* [Exercise]:
With all images left out, restate the records below exactly as written.

Data entries
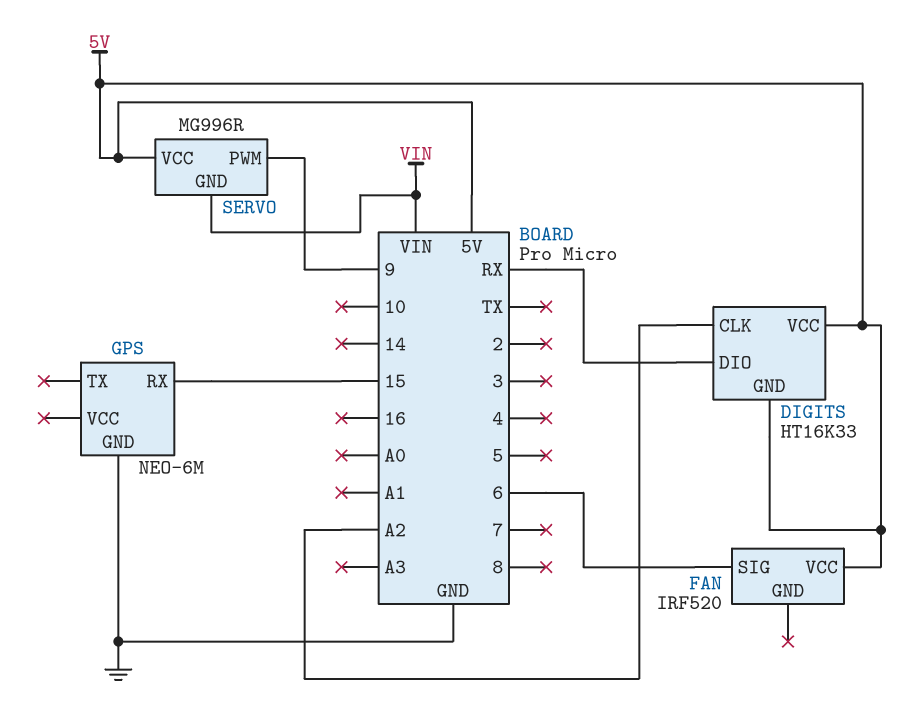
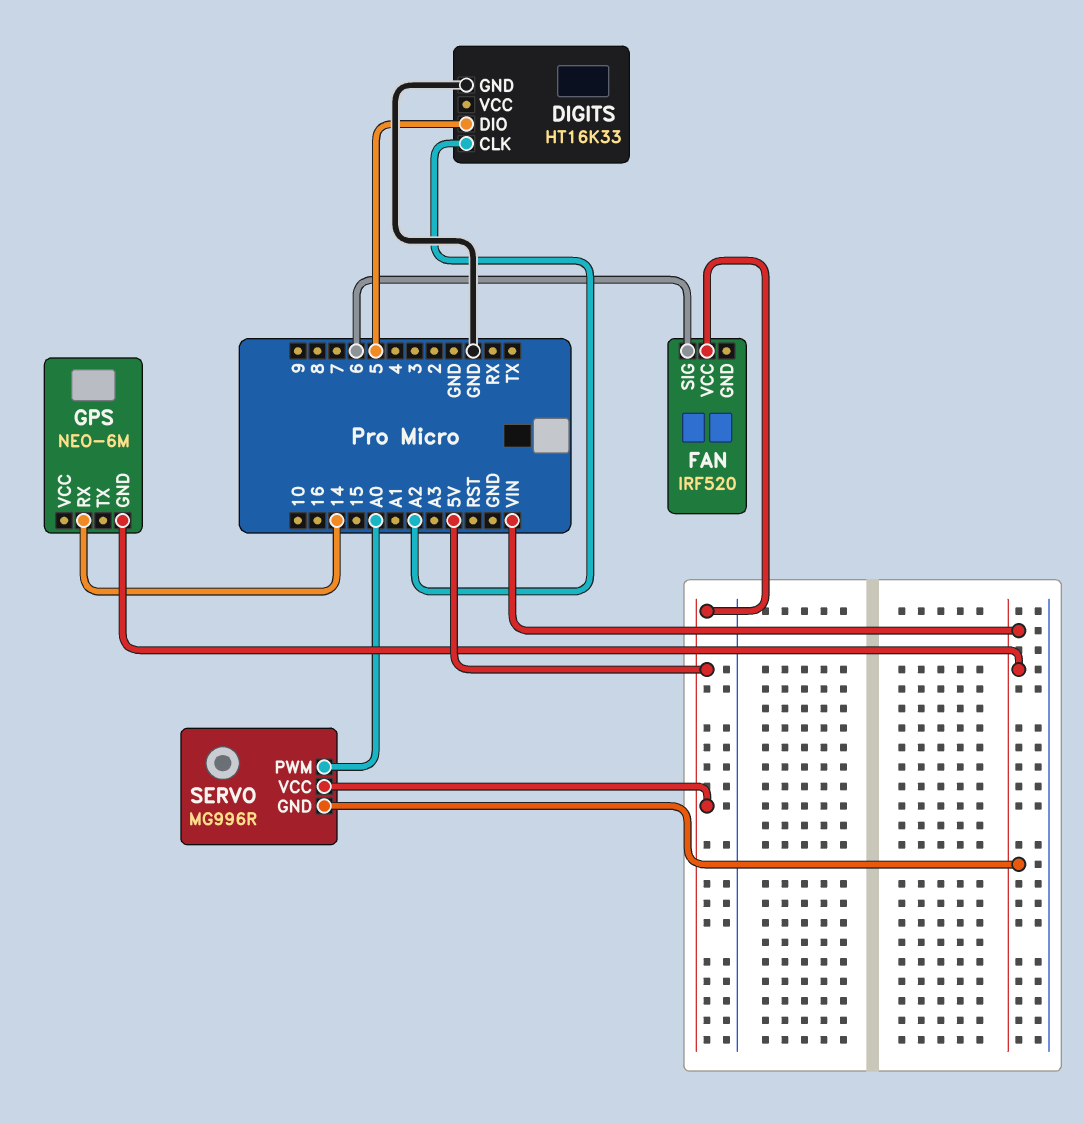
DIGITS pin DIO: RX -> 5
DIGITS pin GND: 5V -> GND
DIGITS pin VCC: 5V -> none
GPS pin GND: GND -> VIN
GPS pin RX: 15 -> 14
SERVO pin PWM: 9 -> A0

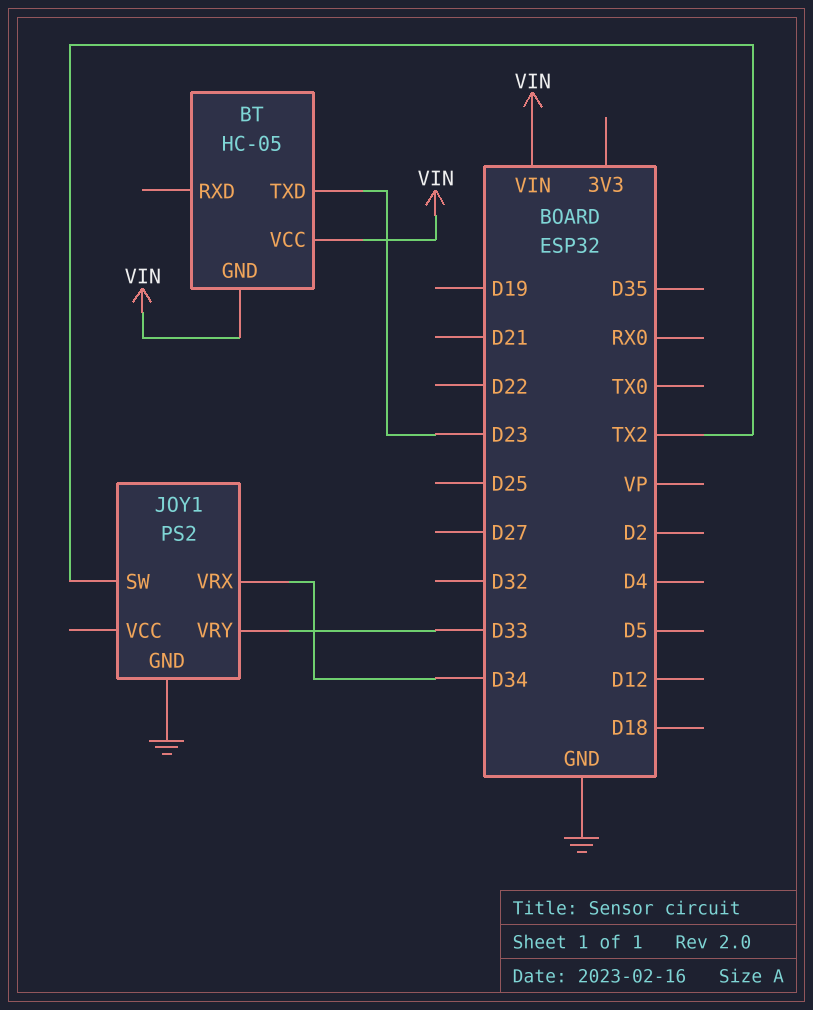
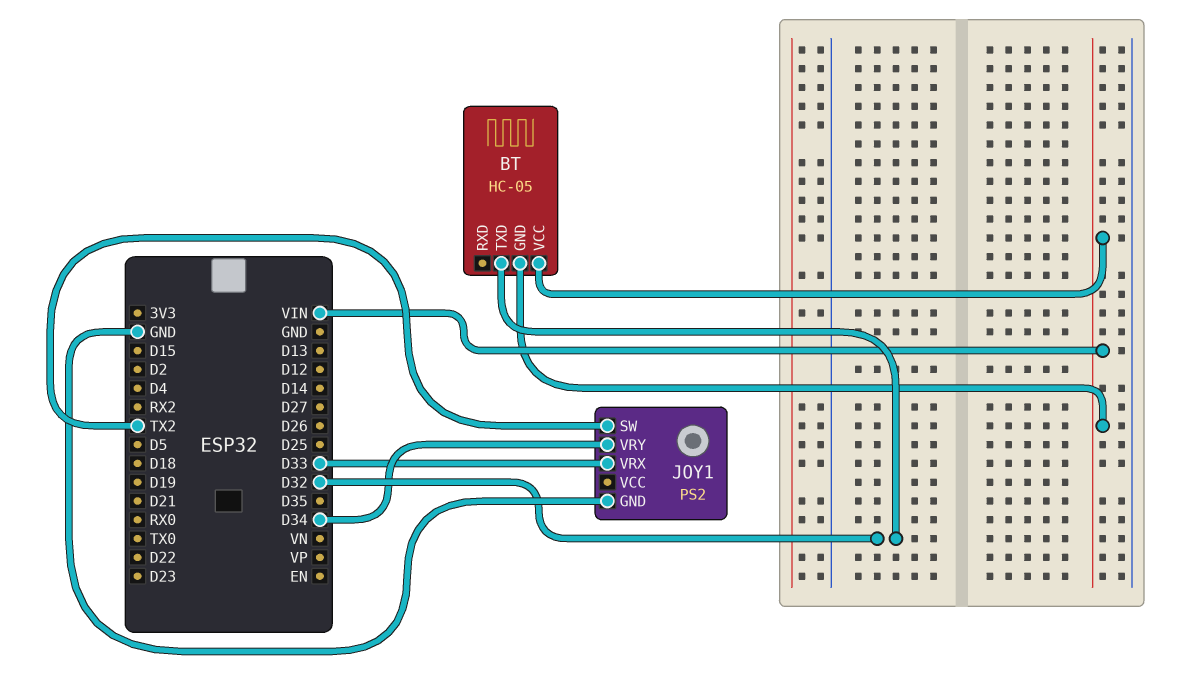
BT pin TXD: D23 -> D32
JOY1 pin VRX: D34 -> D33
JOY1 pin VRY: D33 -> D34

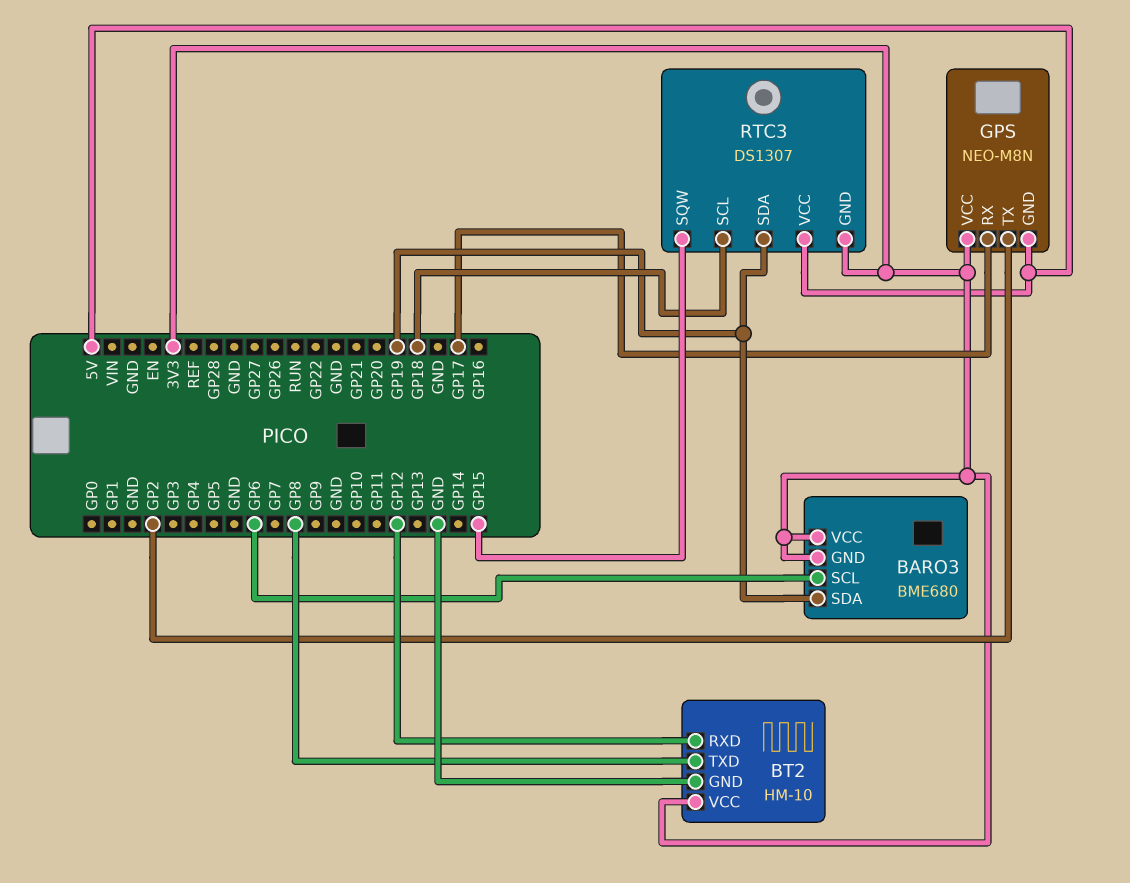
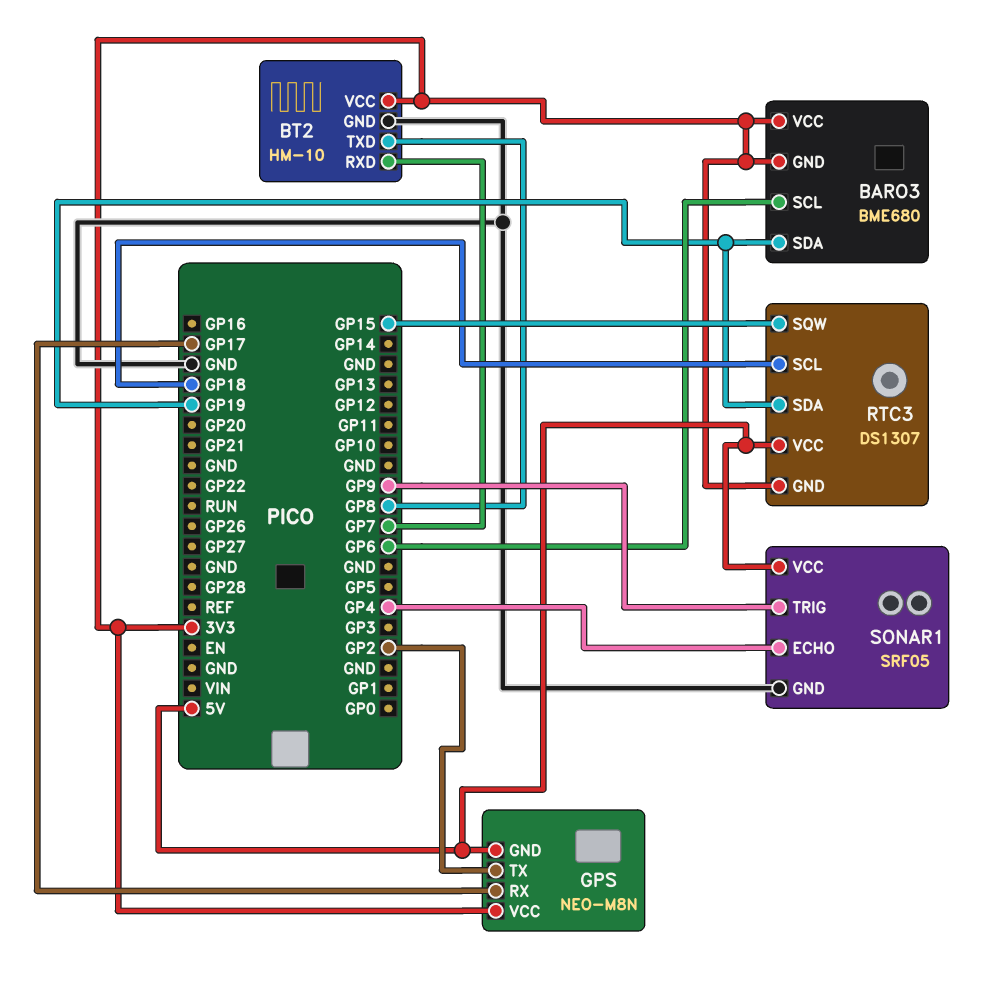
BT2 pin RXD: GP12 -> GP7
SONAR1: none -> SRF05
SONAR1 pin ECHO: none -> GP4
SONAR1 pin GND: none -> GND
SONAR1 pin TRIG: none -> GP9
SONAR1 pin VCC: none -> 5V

* [Answer for the task]:
DIGITS pin DIO: RX -> 5
DIGITS pin GND: 5V -> GND
DIGITS pin VCC: 5V -> none
GPS pin GND: GND -> VIN
GPS pin RX: 15 -> 14
SERVO pin PWM: 9 -> A0

BT pin TXD: D23 -> D32
JOY1 pin VRX: D34 -> D33
JOY1 pin VRY: D33 -> D34

BT2 pin RXD: GP12 -> GP7
SONAR1: none -> SRF05
SONAR1 pin ECHO: none -> GP4
SONAR1 pin GND: none -> GND
SONAR1 pin TRIG: none -> GP9
SONAR1 pin VCC: none -> 5V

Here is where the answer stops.